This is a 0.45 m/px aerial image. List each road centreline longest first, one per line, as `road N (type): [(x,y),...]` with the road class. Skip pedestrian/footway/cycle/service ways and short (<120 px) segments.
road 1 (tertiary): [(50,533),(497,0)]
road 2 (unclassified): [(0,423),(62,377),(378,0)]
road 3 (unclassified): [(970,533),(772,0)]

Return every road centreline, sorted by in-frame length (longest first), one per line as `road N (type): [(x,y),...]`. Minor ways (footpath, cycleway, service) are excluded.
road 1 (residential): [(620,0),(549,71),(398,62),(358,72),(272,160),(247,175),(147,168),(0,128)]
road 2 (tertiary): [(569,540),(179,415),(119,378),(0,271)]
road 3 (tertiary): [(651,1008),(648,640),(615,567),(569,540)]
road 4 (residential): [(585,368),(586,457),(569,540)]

→ TASK STATEMENT: Reproduce every record in full, keeping each one exactly as it reads.

→ WRITTEN REPLY:
This is a 0.45 m/px aerial image. List each road centreline longest first, one per line, as `road N (type): [(x,y),...]` with the road class. Skip pedestrian/footway/cycle/service ways and short (<120 px) segments.
road 1 (tertiary): [(50,533),(497,0)]
road 2 (unclassified): [(0,423),(62,377),(378,0)]
road 3 (unclassified): [(970,533),(772,0)]

Return every road centreline, sorted by in-frame length (longest first), one per line as `road N (type): [(x,y),...]`. Minor ways (footpath, cycleway, service) are excluded.
road 1 (residential): [(620,0),(549,71),(398,62),(358,72),(272,160),(247,175),(147,168),(0,128)]
road 2 (tertiary): [(569,540),(179,415),(119,378),(0,271)]
road 3 (tertiary): [(651,1008),(648,640),(615,567),(569,540)]
road 4 (residential): [(585,368),(586,457),(569,540)]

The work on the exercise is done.